** YOUR OBJECTIVE **
The word "plus" occurs in some lines of the data. Return each such line.

[Version difference data]

........

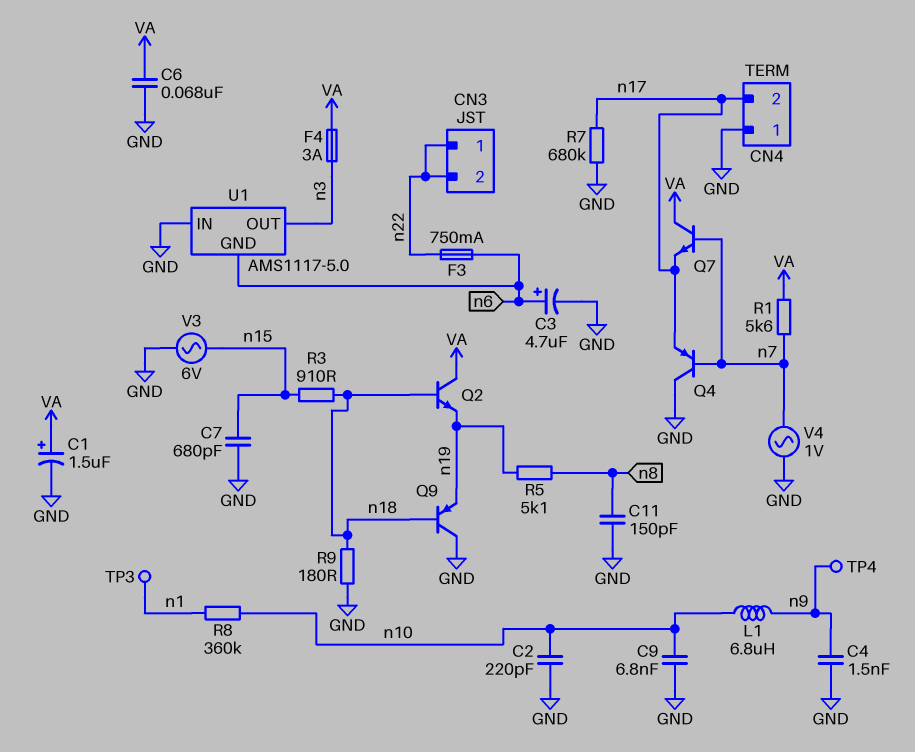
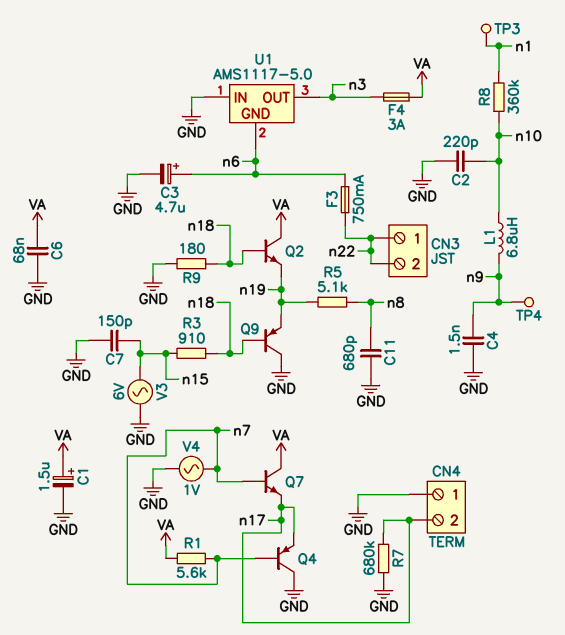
C7: 680pF (GND, n15) -> 150pF (GND, n15)
C9: 6.8nF (GND, n10) -> none
C11: 150pF (GND, n8) -> 680pF (GND, n8)

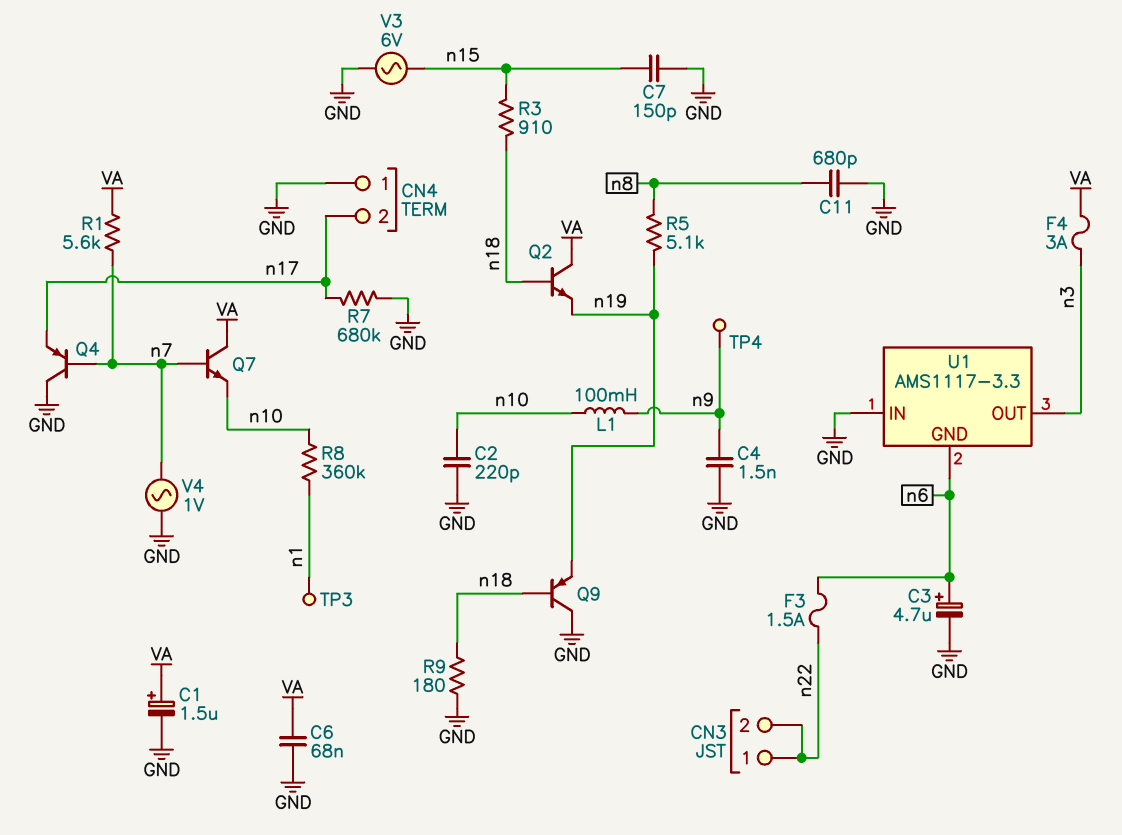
F3: 750mA (n6, n22) -> 1.5A (n6, n22)
L1: 6.8uH (n9, n10) -> 100mH (n9, n10)
Q7: NPN (B n7, C VA, E n17) -> NPN (B n7, C VA, E n10)
U1: AMS1117-5.0 -> AMS1117-3.3

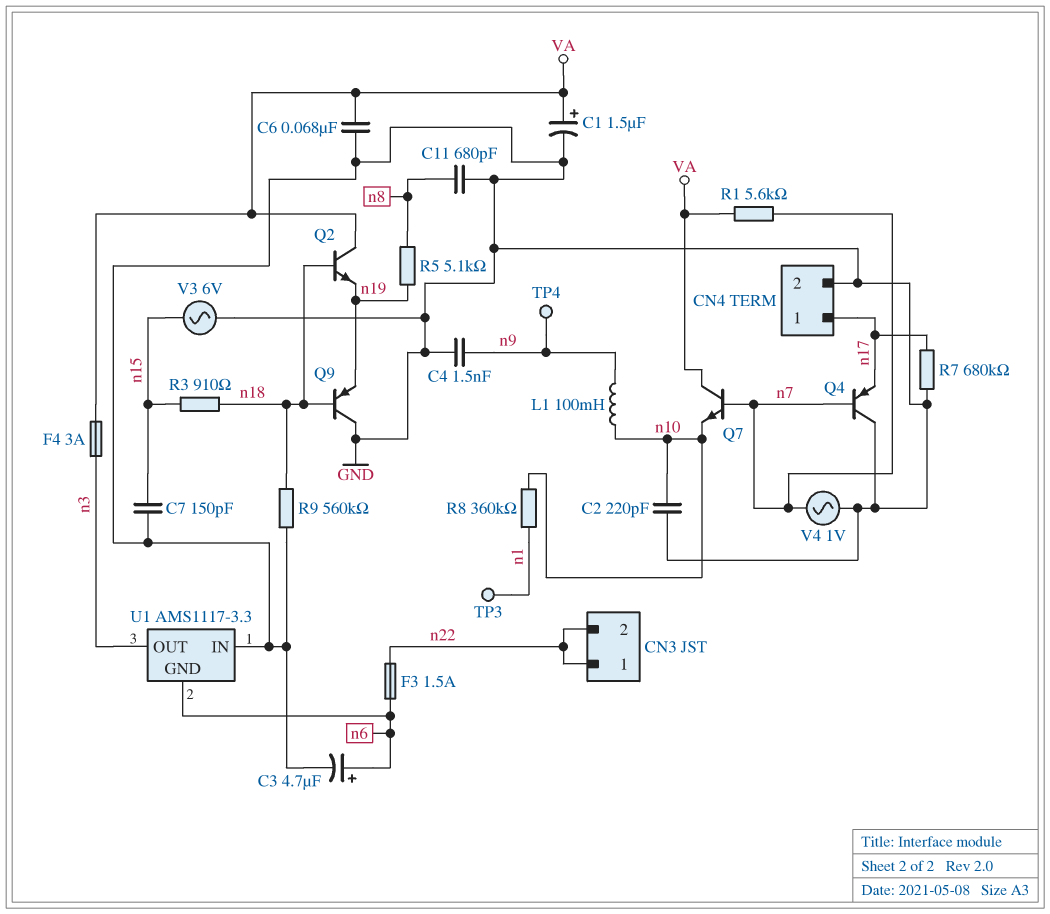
CN4 pin 1: GND -> n17
CN4 pin 2: n17 -> GND
R9: 180 (GND, n18) -> 560k (GND, n18)

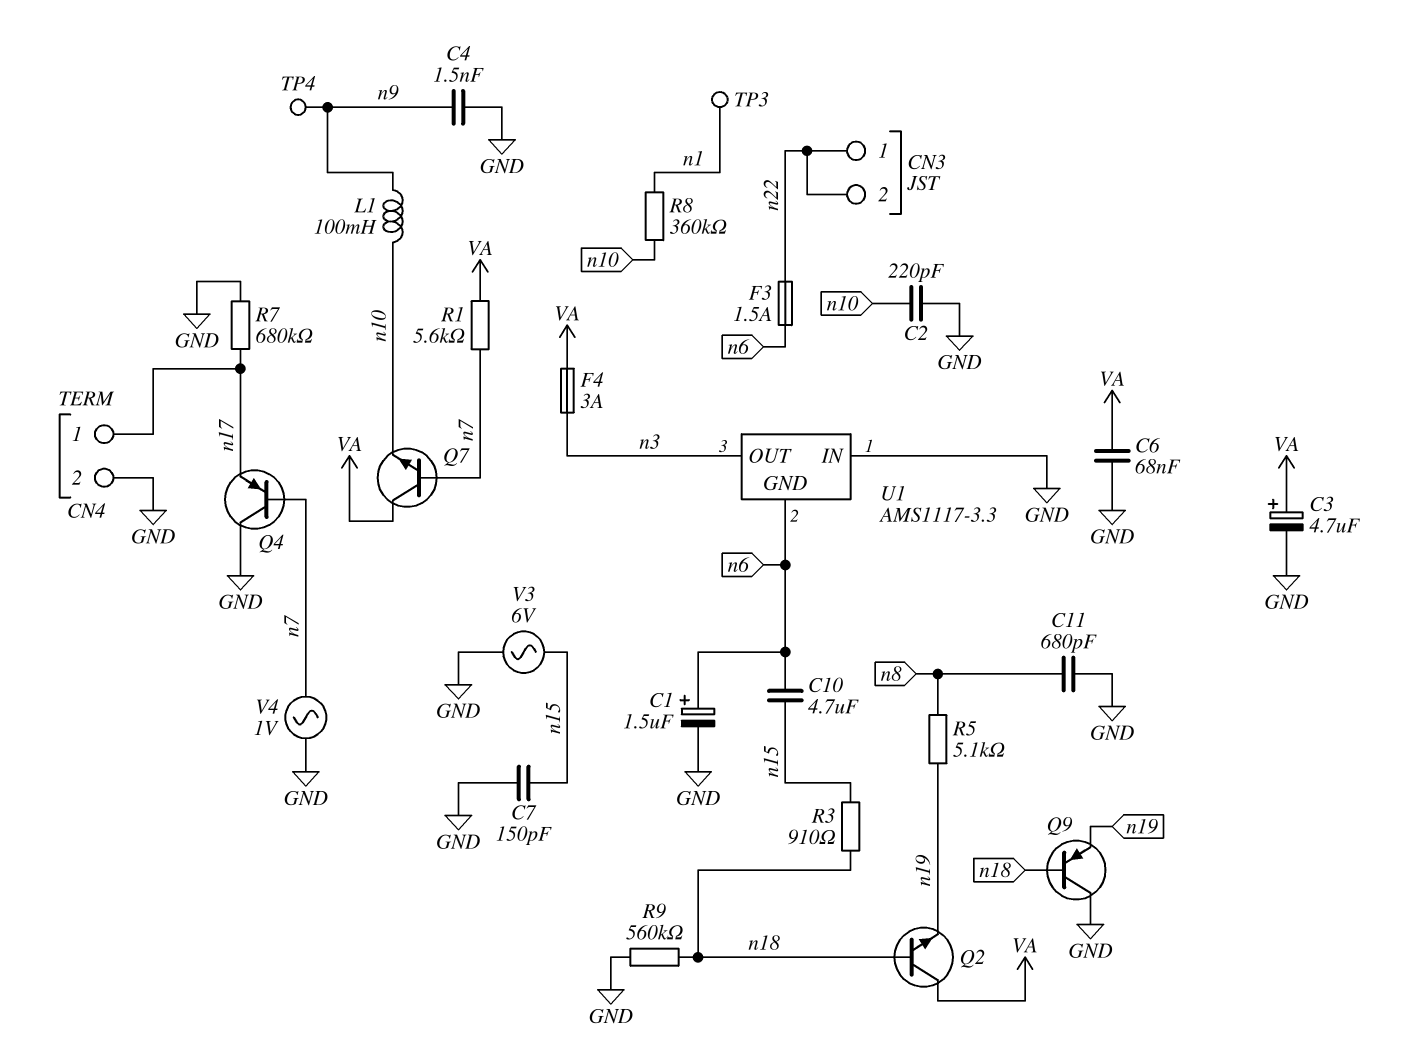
C1: 1.5uF (plus VA, minus GND) -> 1.5uF (plus n6, minus GND)
C3: 4.7uF (plus n6, minus GND) -> 4.7uF (plus VA, minus GND)
C10: none -> 4.7uF (n6, n15)

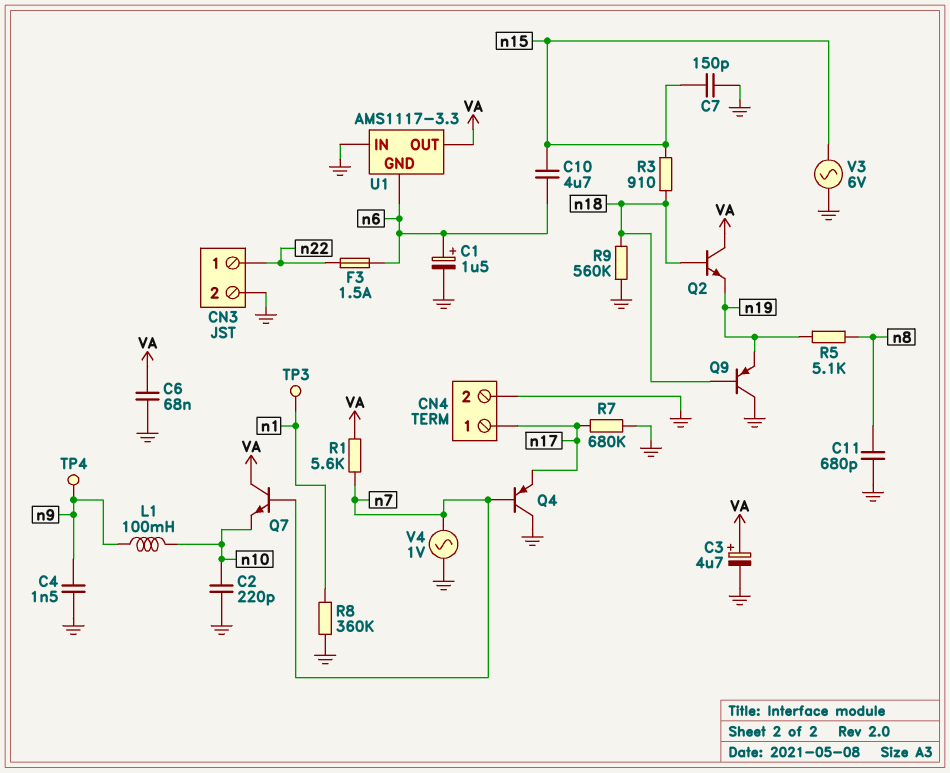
CN3 pin 2: n22 -> GND
F4: 3A (VA, n3) -> none
R8: 360k (n1, n10) -> 360k (GND, n1)
U1 pin OUT: n3 -> VA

........

** WRITTEN RESPONSE **
C1: 1.5uF (plus VA, minus GND) -> 1.5uF (plus n6, minus GND)
C3: 4.7uF (plus n6, minus GND) -> 4.7uF (plus VA, minus GND)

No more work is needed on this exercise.